Below are the entries to work from; restate word for word the portion that opens with the line containing "(287, 361) = (198, 241): pink" and closes with the line containing "(396, 301) = (268, 288): green gift -> none", keeping both.

- _Raw data_:
********************

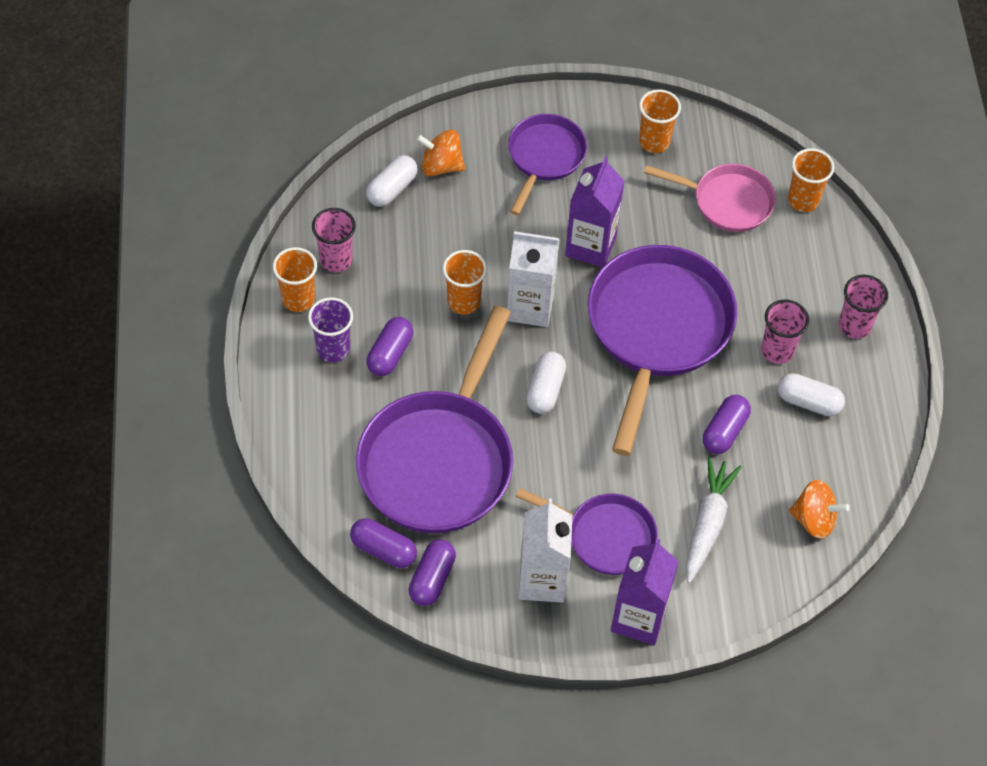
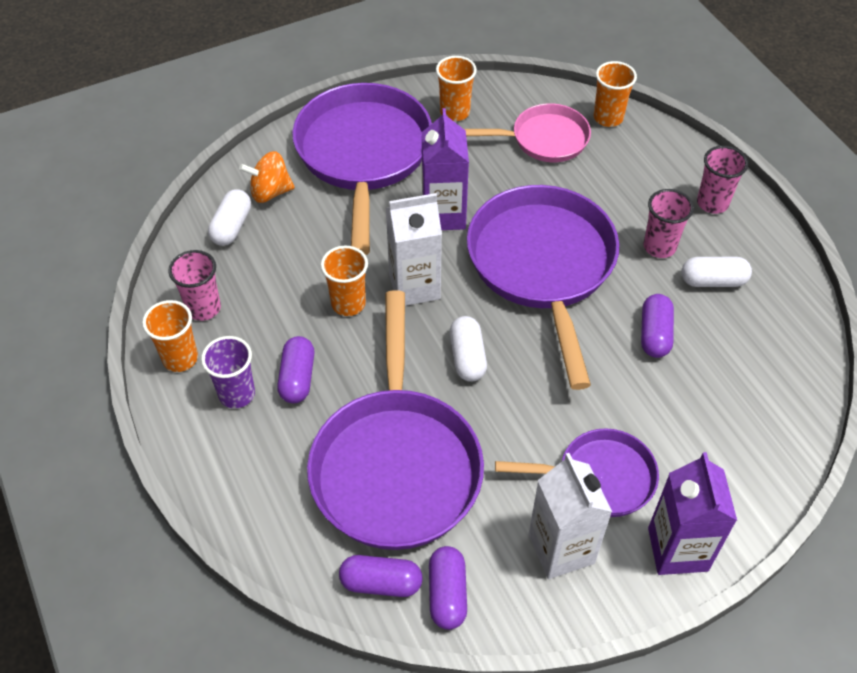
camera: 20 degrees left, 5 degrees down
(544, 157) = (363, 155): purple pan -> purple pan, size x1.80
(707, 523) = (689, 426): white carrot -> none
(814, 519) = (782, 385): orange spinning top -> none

********************

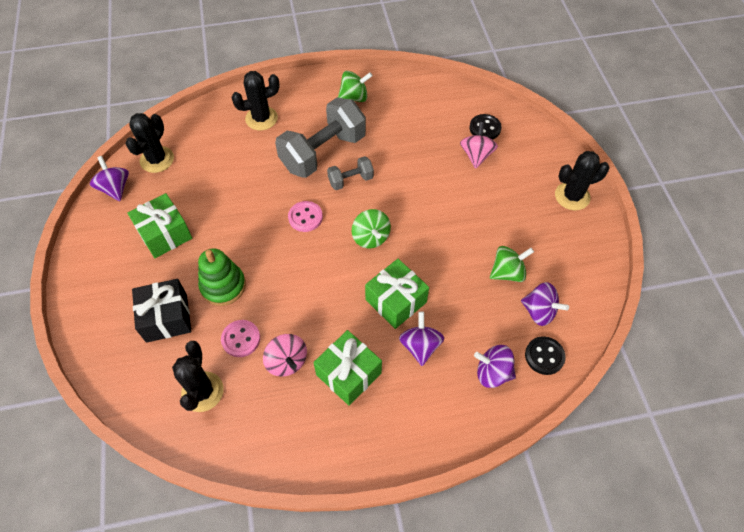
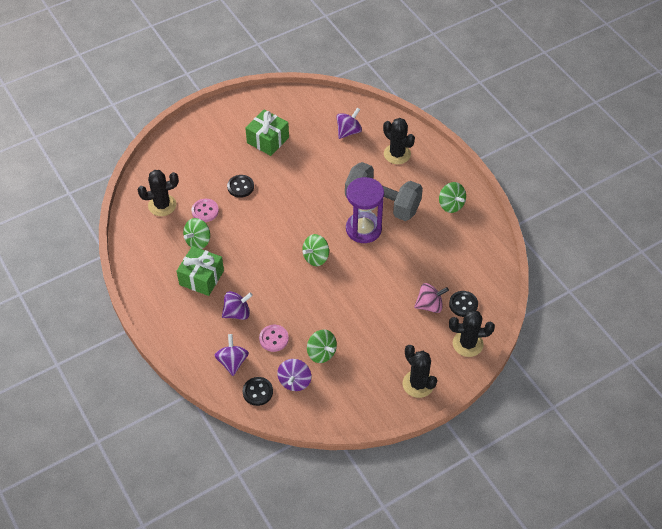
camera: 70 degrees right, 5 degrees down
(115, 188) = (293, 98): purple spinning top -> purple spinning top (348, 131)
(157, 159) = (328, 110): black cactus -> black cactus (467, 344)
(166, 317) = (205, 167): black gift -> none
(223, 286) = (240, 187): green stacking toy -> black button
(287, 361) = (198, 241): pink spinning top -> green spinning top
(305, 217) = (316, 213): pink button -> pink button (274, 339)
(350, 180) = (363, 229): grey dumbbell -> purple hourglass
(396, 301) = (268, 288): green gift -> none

********************

- _Solution to this problem_:
(287, 361) = (198, 241): pink spinning top -> green spinning top
(305, 217) = (316, 213): pink button -> pink button (274, 339)
(350, 180) = (363, 229): grey dumbbell -> purple hourglass
(396, 301) = (268, 288): green gift -> none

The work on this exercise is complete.